INPUT FOR THIS TASK:
★ ★ ★

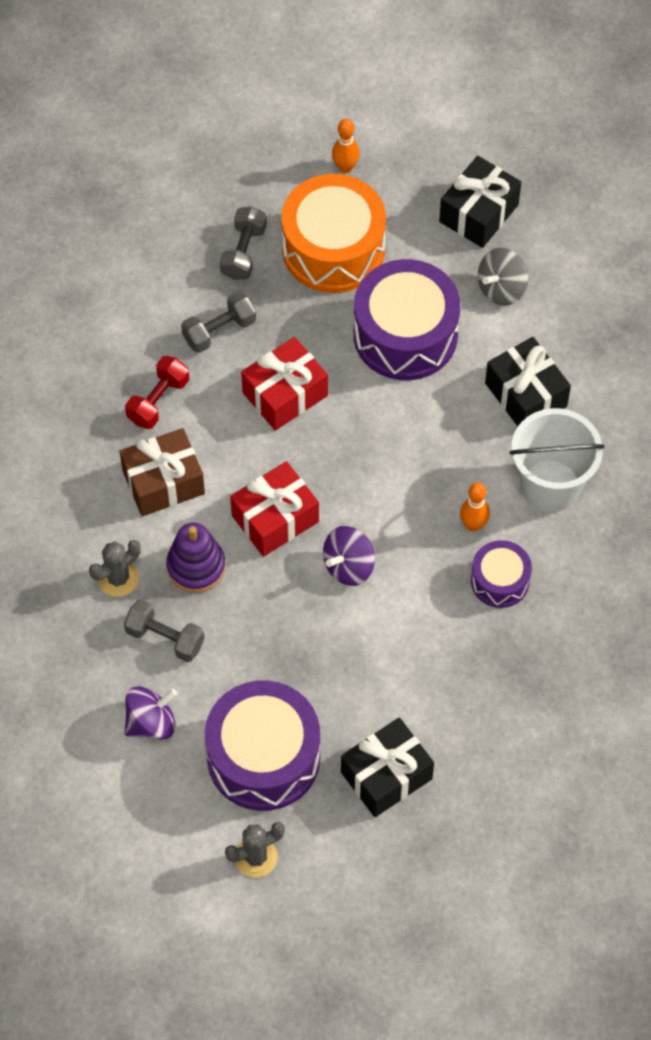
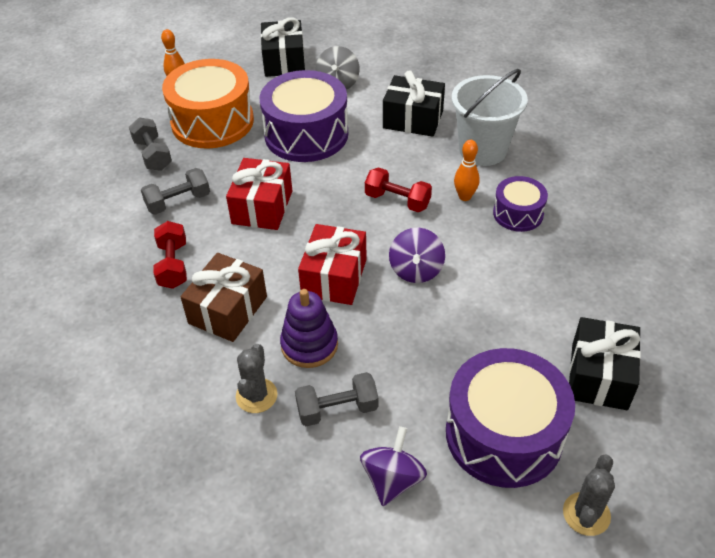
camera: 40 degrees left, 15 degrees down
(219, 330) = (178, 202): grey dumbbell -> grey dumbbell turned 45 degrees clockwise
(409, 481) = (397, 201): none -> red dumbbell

★ ★ ★

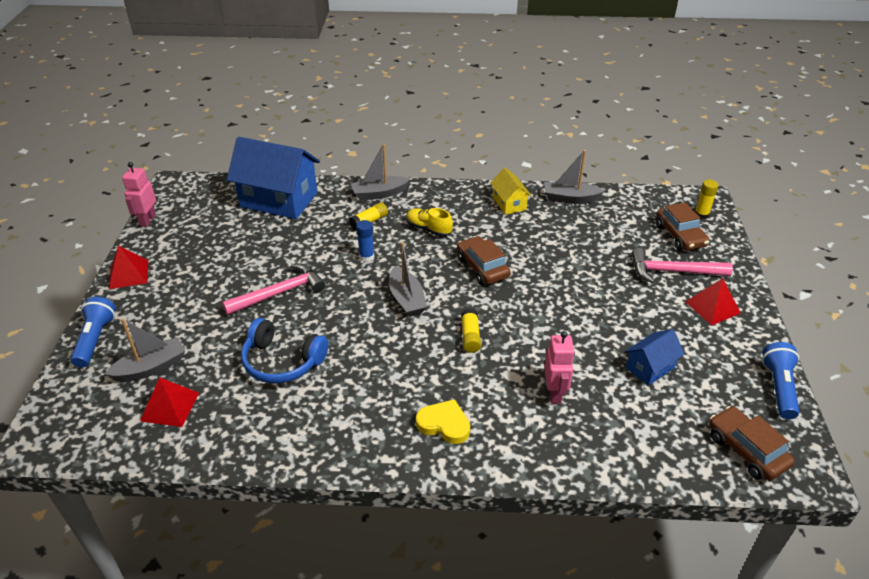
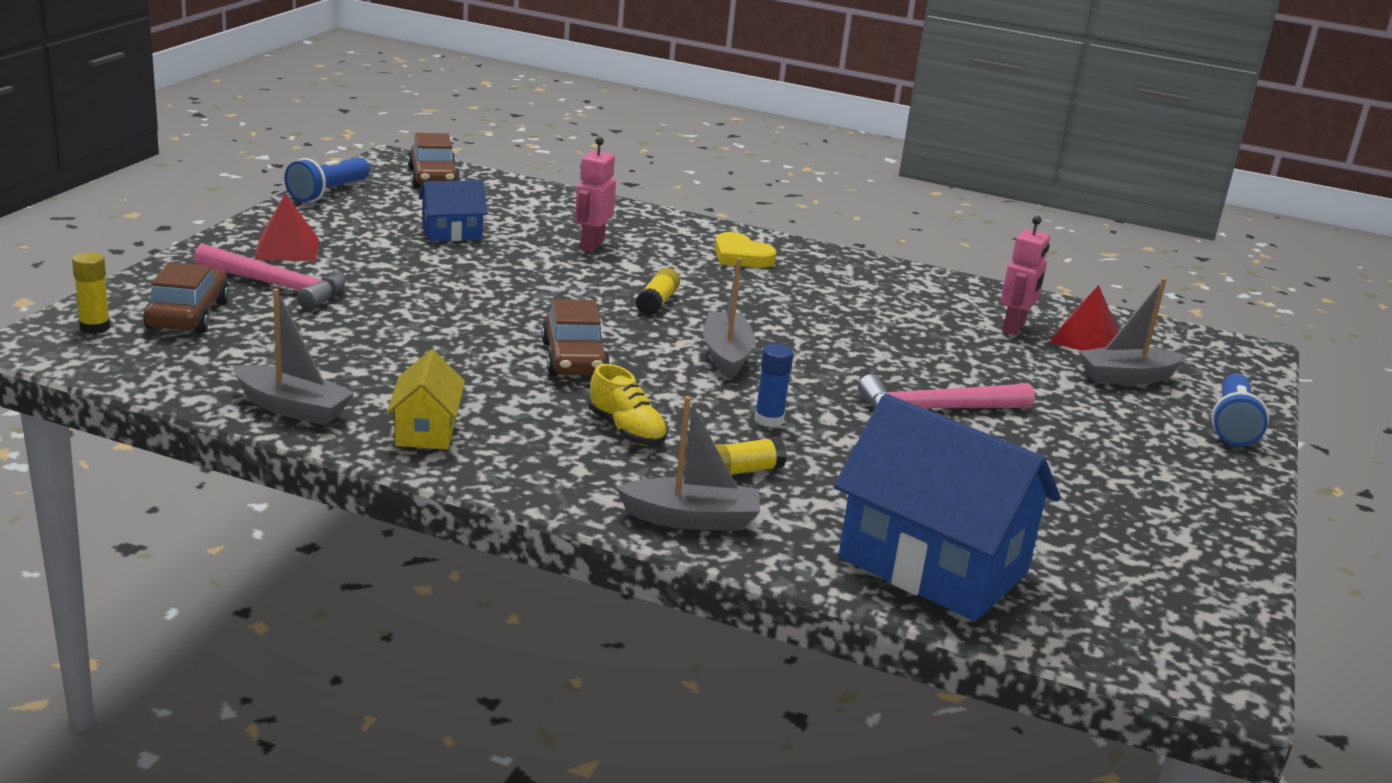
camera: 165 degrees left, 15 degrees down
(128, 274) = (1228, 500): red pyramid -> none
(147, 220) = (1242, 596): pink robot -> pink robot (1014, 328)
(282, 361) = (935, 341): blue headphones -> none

★ ★ ★

REQUIRED WORK: Above are the entries. Output exactly the lines beginning with the line that has "camera: 40 degrees left, 15 degrees down" and ending with the line that has "(409, 481) = (397, 201): none -> red dumbbell".

WRITTEN SOLUTION:
camera: 40 degrees left, 15 degrees down
(219, 330) = (178, 202): grey dumbbell -> grey dumbbell turned 45 degrees clockwise
(409, 481) = (397, 201): none -> red dumbbell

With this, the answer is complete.